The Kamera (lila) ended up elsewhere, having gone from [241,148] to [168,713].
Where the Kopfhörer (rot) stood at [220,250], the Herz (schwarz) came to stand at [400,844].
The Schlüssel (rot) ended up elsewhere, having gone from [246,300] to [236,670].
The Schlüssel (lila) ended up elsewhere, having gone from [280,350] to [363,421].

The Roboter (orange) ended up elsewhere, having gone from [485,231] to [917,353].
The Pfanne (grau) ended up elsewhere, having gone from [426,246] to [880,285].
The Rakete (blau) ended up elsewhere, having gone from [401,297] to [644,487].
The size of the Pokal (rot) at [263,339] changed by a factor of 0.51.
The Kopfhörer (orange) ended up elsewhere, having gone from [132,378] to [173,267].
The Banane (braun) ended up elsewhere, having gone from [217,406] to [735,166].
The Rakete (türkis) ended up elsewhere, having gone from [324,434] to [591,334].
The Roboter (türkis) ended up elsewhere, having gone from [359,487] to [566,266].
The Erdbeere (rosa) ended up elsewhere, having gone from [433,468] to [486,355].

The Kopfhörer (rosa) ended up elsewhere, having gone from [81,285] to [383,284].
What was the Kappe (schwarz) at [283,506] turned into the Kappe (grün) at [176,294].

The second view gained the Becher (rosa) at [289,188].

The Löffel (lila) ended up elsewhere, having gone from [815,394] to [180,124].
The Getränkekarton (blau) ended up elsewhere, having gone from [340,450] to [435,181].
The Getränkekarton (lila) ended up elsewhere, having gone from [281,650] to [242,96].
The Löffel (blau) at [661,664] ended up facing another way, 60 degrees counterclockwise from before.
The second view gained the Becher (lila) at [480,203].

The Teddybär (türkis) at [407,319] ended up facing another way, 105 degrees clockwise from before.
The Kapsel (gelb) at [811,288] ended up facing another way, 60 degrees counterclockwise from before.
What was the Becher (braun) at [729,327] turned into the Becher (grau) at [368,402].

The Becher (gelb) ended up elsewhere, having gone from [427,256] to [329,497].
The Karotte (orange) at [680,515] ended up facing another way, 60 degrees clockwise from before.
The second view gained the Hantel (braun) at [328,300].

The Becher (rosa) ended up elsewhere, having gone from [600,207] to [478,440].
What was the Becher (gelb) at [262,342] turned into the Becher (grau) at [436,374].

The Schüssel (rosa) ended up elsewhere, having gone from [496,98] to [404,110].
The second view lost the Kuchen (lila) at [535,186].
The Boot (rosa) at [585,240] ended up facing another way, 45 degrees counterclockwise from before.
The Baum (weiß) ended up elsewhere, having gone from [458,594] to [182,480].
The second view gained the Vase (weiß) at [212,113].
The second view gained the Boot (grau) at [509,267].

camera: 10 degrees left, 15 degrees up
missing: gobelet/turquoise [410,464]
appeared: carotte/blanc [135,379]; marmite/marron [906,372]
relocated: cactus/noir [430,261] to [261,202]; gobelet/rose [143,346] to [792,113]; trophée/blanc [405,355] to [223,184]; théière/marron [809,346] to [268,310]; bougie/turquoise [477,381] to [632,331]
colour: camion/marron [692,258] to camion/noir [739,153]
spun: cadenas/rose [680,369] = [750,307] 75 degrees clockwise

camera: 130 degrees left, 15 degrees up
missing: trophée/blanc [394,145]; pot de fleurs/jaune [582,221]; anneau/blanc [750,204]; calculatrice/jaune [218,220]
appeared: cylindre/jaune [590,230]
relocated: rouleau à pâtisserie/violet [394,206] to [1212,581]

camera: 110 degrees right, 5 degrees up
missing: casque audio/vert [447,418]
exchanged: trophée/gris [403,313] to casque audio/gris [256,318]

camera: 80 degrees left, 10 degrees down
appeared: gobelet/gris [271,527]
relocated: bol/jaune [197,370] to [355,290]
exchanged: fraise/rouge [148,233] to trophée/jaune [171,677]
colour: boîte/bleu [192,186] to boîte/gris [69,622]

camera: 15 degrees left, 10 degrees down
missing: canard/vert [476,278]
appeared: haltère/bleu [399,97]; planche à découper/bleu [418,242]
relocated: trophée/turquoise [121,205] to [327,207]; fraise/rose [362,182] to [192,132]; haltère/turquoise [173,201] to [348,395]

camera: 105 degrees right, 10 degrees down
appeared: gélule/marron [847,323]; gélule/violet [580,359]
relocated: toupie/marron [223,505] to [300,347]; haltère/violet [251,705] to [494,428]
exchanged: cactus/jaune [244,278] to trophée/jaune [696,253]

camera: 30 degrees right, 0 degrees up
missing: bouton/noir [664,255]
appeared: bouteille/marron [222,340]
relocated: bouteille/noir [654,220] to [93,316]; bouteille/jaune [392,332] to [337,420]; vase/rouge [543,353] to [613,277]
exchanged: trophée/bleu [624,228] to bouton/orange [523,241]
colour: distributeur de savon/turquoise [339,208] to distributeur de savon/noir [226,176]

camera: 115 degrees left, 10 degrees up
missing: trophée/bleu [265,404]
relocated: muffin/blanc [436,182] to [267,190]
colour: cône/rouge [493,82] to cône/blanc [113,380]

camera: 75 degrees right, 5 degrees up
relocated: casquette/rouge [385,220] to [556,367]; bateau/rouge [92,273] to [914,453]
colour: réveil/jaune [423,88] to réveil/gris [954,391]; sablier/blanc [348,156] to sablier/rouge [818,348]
══════
▶ **Exercise goal**
Word-for-word copies of all the records are required.

▶ **Exercise output**
The Kamera (lila) ended up elsewhere, having gone from [241,148] to [168,713].
Where the Kopfhörer (rot) stood at [220,250], the Herz (schwarz) came to stand at [400,844].
The Schlüssel (rot) ended up elsewhere, having gone from [246,300] to [236,670].
The Schlüssel (lila) ended up elsewhere, having gone from [280,350] to [363,421].

The Roboter (orange) ended up elsewhere, having gone from [485,231] to [917,353].
The Pfanne (grau) ended up elsewhere, having gone from [426,246] to [880,285].
The Rakete (blau) ended up elsewhere, having gone from [401,297] to [644,487].
The size of the Pokal (rot) at [263,339] changed by a factor of 0.51.
The Kopfhörer (orange) ended up elsewhere, having gone from [132,378] to [173,267].
The Banane (braun) ended up elsewhere, having gone from [217,406] to [735,166].
The Rakete (türkis) ended up elsewhere, having gone from [324,434] to [591,334].
The Roboter (türkis) ended up elsewhere, having gone from [359,487] to [566,266].
The Erdbeere (rosa) ended up elsewhere, having gone from [433,468] to [486,355].

The Kopfhörer (rosa) ended up elsewhere, having gone from [81,285] to [383,284].
What was the Kappe (schwarz) at [283,506] turned into the Kappe (grün) at [176,294].

The second view gained the Becher (rosa) at [289,188].

The Löffel (lila) ended up elsewhere, having gone from [815,394] to [180,124].
The Getränkekarton (blau) ended up elsewhere, having gone from [340,450] to [435,181].
The Getränkekarton (lila) ended up elsewhere, having gone from [281,650] to [242,96].
The Löffel (blau) at [661,664] ended up facing another way, 60 degrees counterclockwise from before.
The second view gained the Becher (lila) at [480,203].

The Teddybär (türkis) at [407,319] ended up facing another way, 105 degrees clockwise from before.
The Kapsel (gelb) at [811,288] ended up facing another way, 60 degrees counterclockwise from before.
What was the Becher (braun) at [729,327] turned into the Becher (grau) at [368,402].

The Becher (gelb) ended up elsewhere, having gone from [427,256] to [329,497].
The Karotte (orange) at [680,515] ended up facing another way, 60 degrees clockwise from before.
The second view gained the Hantel (braun) at [328,300].

The Becher (rosa) ended up elsewhere, having gone from [600,207] to [478,440].
What was the Becher (gelb) at [262,342] turned into the Becher (grau) at [436,374].

The Schüssel (rosa) ended up elsewhere, having gone from [496,98] to [404,110].
The second view lost the Kuchen (lila) at [535,186].
The Boot (rosa) at [585,240] ended up facing another way, 45 degrees counterclockwise from before.
The Baum (weiß) ended up elsewhere, having gone from [458,594] to [182,480].
The second view gained the Vase (weiß) at [212,113].
The second view gained the Boot (grau) at [509,267].

camera: 10 degrees left, 15 degrees up
missing: gobelet/turquoise [410,464]
appeared: carotte/blanc [135,379]; marmite/marron [906,372]
relocated: cactus/noir [430,261] to [261,202]; gobelet/rose [143,346] to [792,113]; trophée/blanc [405,355] to [223,184]; théière/marron [809,346] to [268,310]; bougie/turquoise [477,381] to [632,331]
colour: camion/marron [692,258] to camion/noir [739,153]
spun: cadenas/rose [680,369] = [750,307] 75 degrees clockwise

camera: 130 degrees left, 15 degrees up
missing: trophée/blanc [394,145]; pot de fleurs/jaune [582,221]; anneau/blanc [750,204]; calculatrice/jaune [218,220]
appeared: cylindre/jaune [590,230]
relocated: rouleau à pâtisserie/violet [394,206] to [1212,581]

camera: 110 degrees right, 5 degrees up
missing: casque audio/vert [447,418]
exchanged: trophée/gris [403,313] to casque audio/gris [256,318]

camera: 80 degrees left, 10 degrees down
appeared: gobelet/gris [271,527]
relocated: bol/jaune [197,370] to [355,290]
exchanged: fraise/rouge [148,233] to trophée/jaune [171,677]
colour: boîte/bleu [192,186] to boîte/gris [69,622]

camera: 15 degrees left, 10 degrees down
missing: canard/vert [476,278]
appeared: haltère/bleu [399,97]; planche à découper/bleu [418,242]
relocated: trophée/turquoise [121,205] to [327,207]; fraise/rose [362,182] to [192,132]; haltère/turquoise [173,201] to [348,395]

camera: 105 degrees right, 10 degrees down
appeared: gélule/marron [847,323]; gélule/violet [580,359]
relocated: toupie/marron [223,505] to [300,347]; haltère/violet [251,705] to [494,428]
exchanged: cactus/jaune [244,278] to trophée/jaune [696,253]

camera: 30 degrees right, 0 degrees up
missing: bouton/noir [664,255]
appeared: bouteille/marron [222,340]
relocated: bouteille/noir [654,220] to [93,316]; bouteille/jaune [392,332] to [337,420]; vase/rouge [543,353] to [613,277]
exchanged: trophée/bleu [624,228] to bouton/orange [523,241]
colour: distributeur de savon/turquoise [339,208] to distributeur de savon/noir [226,176]

camera: 115 degrees left, 10 degrees up
missing: trophée/bleu [265,404]
relocated: muffin/blanc [436,182] to [267,190]
colour: cône/rouge [493,82] to cône/blanc [113,380]

camera: 75 degrees right, 5 degrees up
relocated: casquette/rouge [385,220] to [556,367]; bateau/rouge [92,273] to [914,453]
colour: réveil/jaune [423,88] to réveil/gris [954,391]; sablier/blanc [348,156] to sablier/rouge [818,348]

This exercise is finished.